[Problem to solve]: Only the lines from the one containing "J3 pin 1: GND -> 5V" through the final line below belong in the output, copied exactly and without pictures.

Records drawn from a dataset
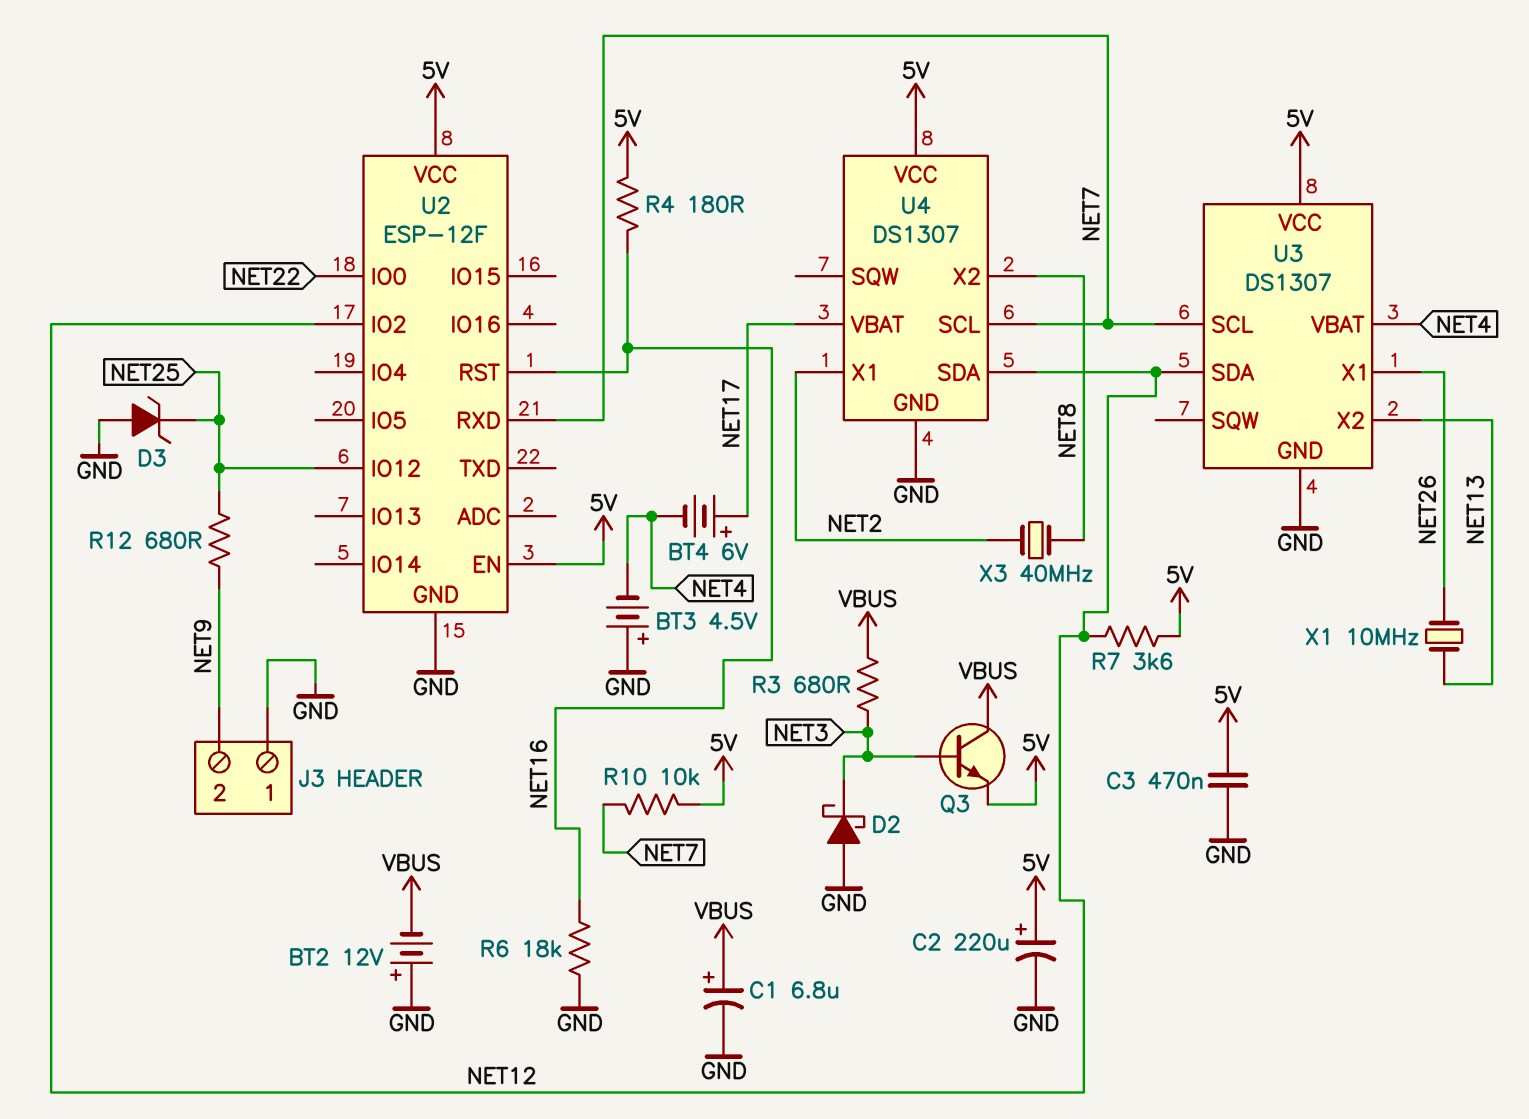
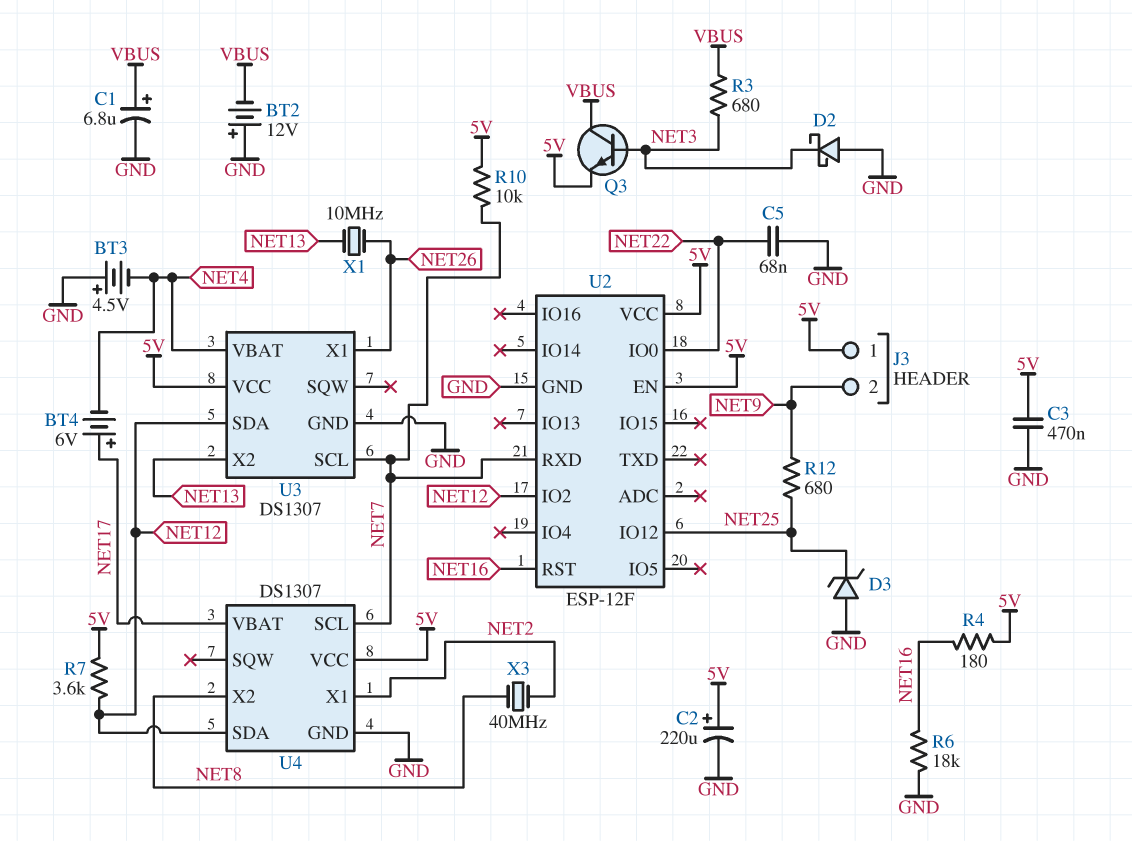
C5: none -> 68nF (GND, NET22)
J3 pin 1: GND -> 5V

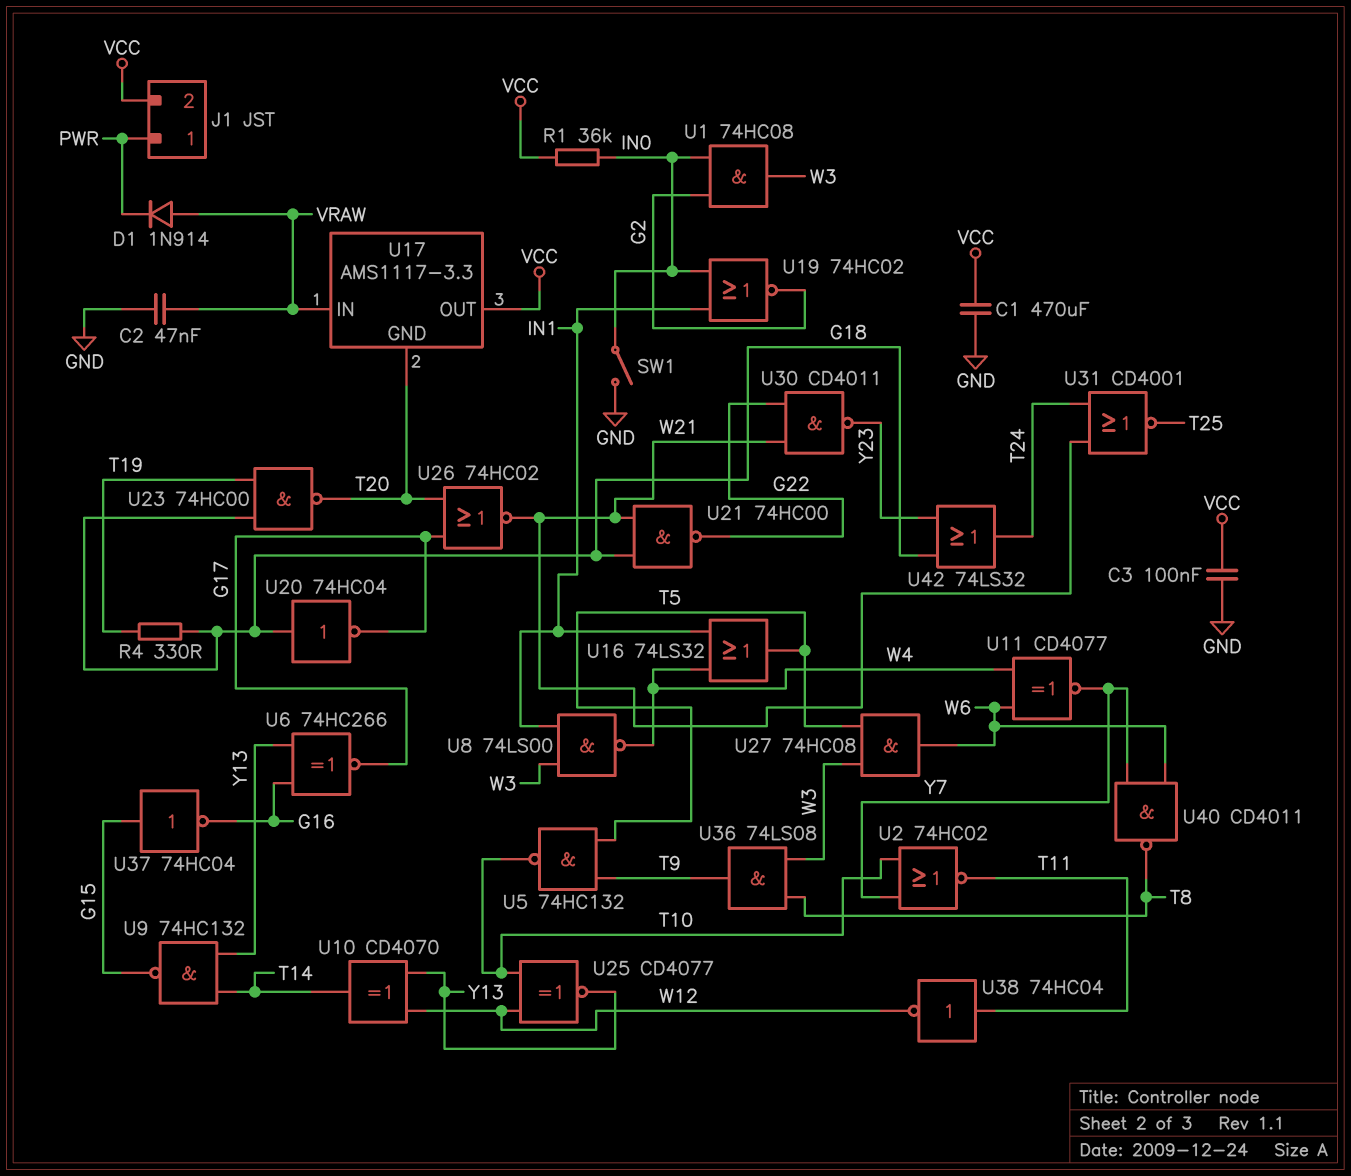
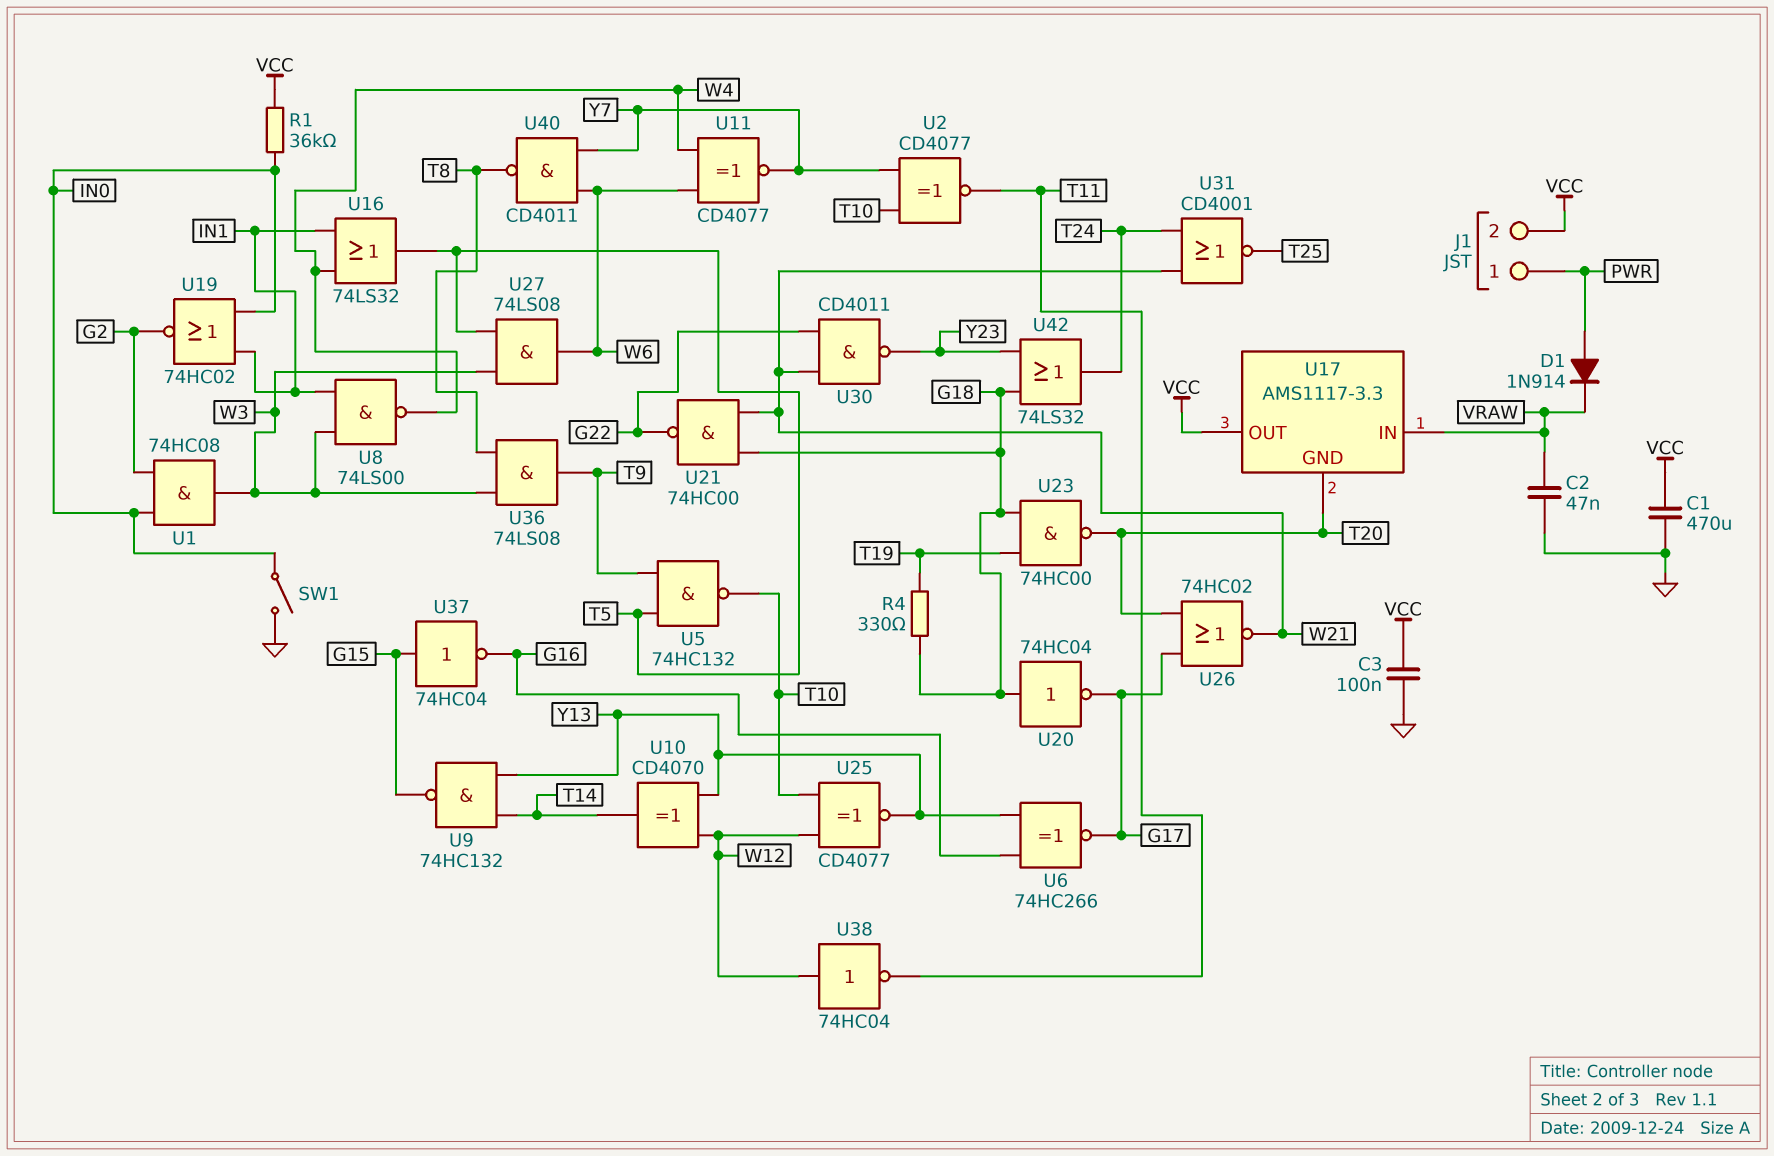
D1: diode 1N914 (A VRAW, K PWR) -> diode 1N914 (A PWR, K VRAW)
U2: NOR 74HC02 (in T10, in Y7, out T11) -> XNOR CD4077 (in T10, in Y7, out T11)
U27: AND 74HC08 (in T5, in W3, out W6) -> AND 74LS08 (in T5, in W3, out W6)
U38: NOT 74HC04 (in T11, out W12) -> NOT 74HC04 (in W12, out T11)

[Reply]:
J3 pin 1: GND -> 5V

D1: diode 1N914 (A VRAW, K PWR) -> diode 1N914 (A PWR, K VRAW)
U2: NOR 74HC02 (in T10, in Y7, out T11) -> XNOR CD4077 (in T10, in Y7, out T11)
U27: AND 74HC08 (in T5, in W3, out W6) -> AND 74LS08 (in T5, in W3, out W6)
U38: NOT 74HC04 (in T11, out W12) -> NOT 74HC04 (in W12, out T11)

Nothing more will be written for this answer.